WHAT YOU SHOULD DO -
Every record below should be repeated exactly. Omit the pictures.
(DATASET)
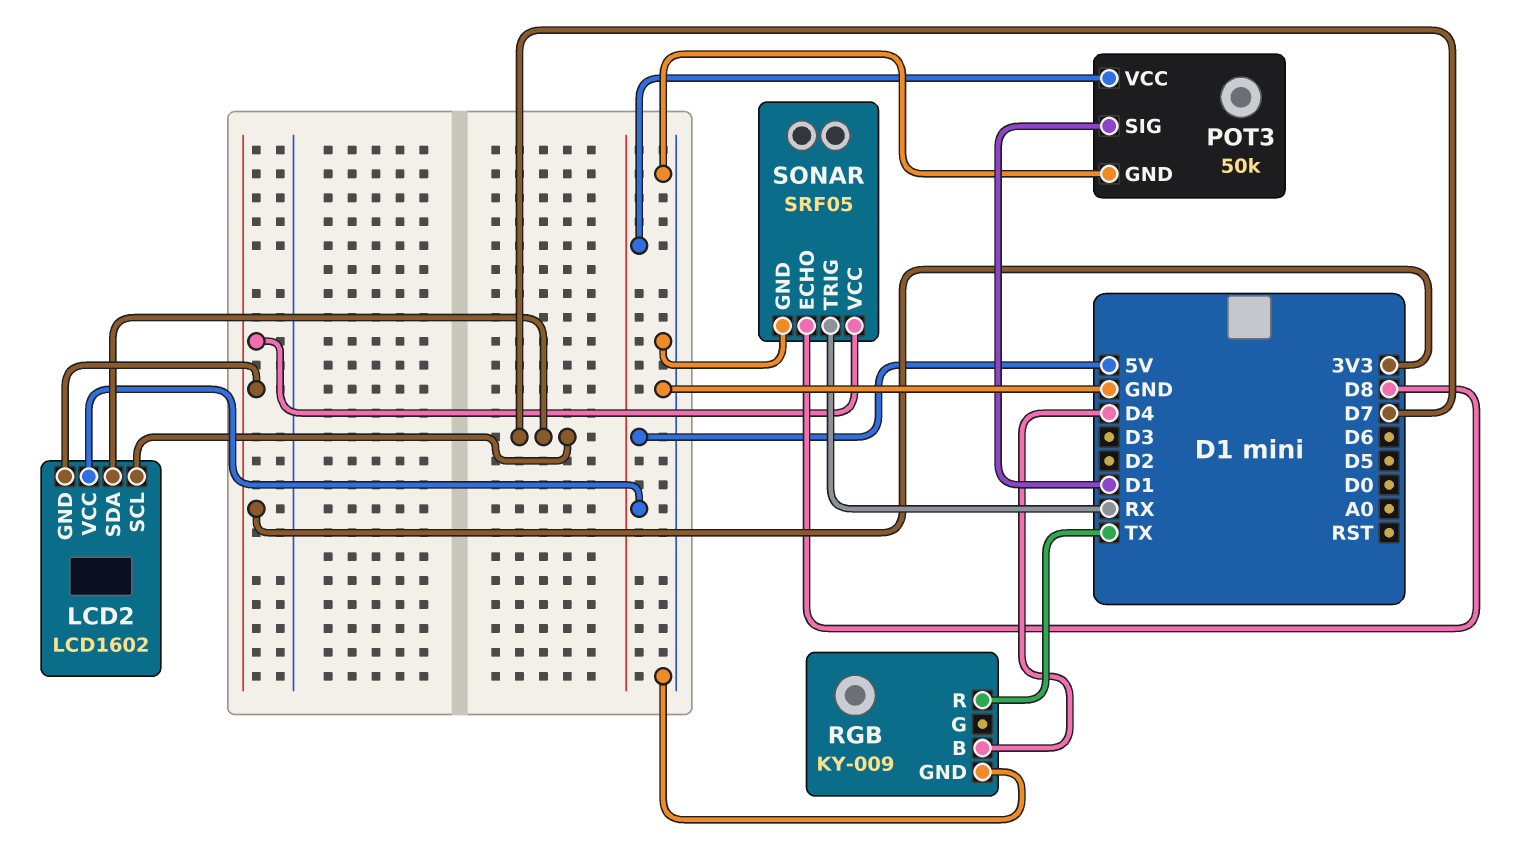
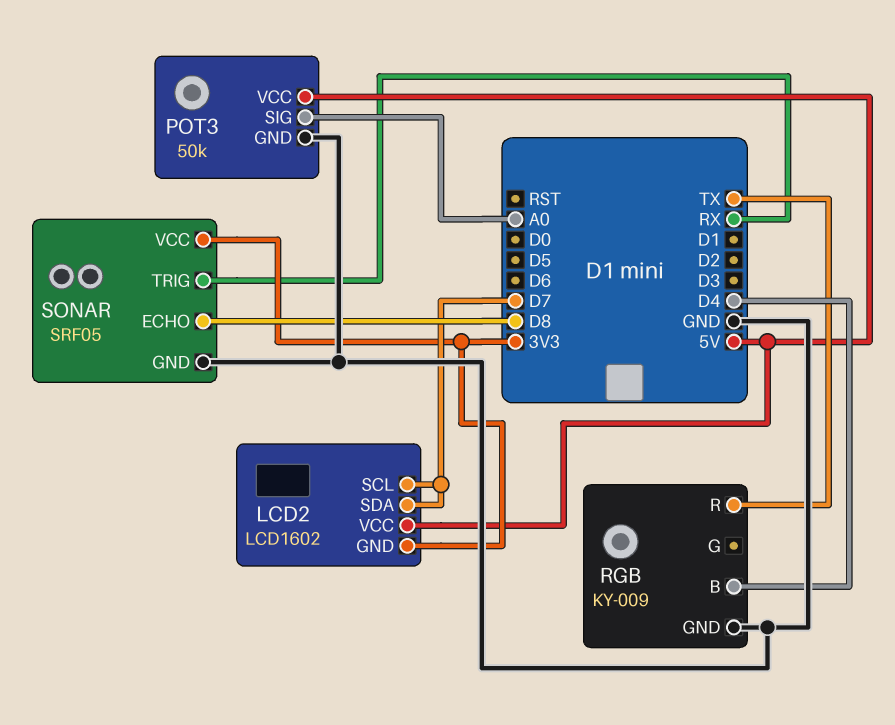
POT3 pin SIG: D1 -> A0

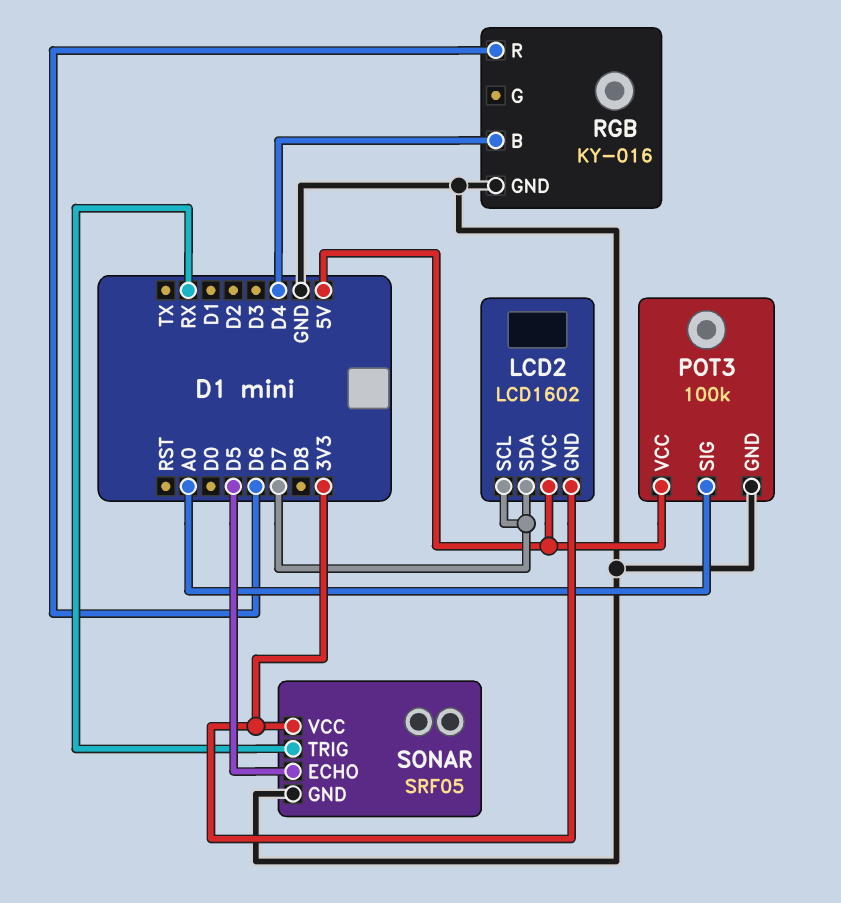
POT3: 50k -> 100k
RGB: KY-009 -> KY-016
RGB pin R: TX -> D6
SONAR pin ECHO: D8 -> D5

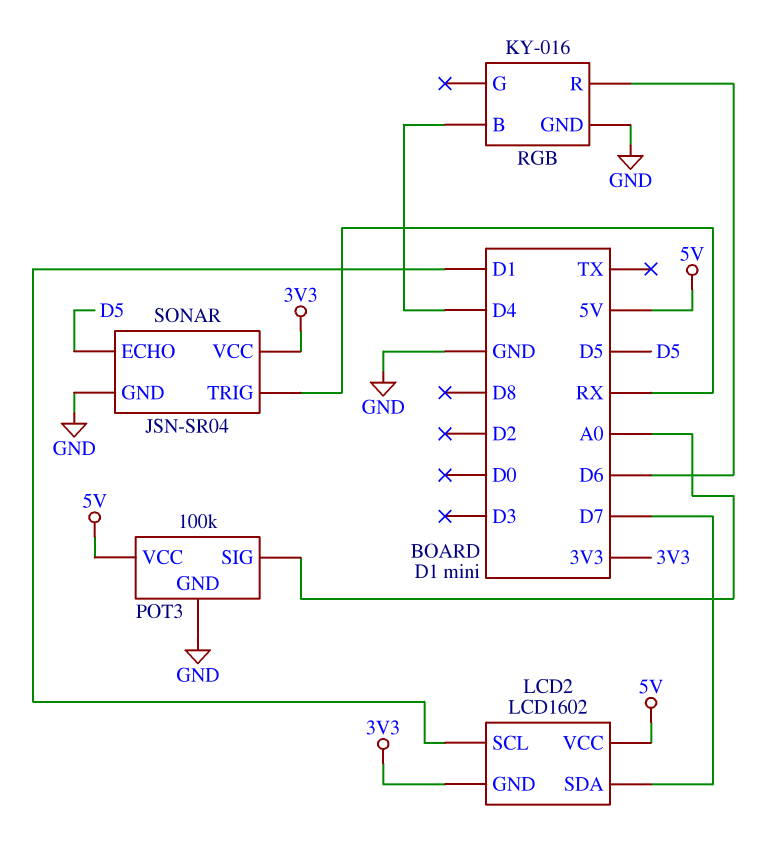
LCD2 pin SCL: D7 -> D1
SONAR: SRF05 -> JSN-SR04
(End DATASET)
TASK RESPONSE -
POT3 pin SIG: D1 -> A0

POT3: 50k -> 100k
RGB: KY-009 -> KY-016
RGB pin R: TX -> D6
SONAR pin ECHO: D8 -> D5

LCD2 pin SCL: D7 -> D1
SONAR: SRF05 -> JSN-SR04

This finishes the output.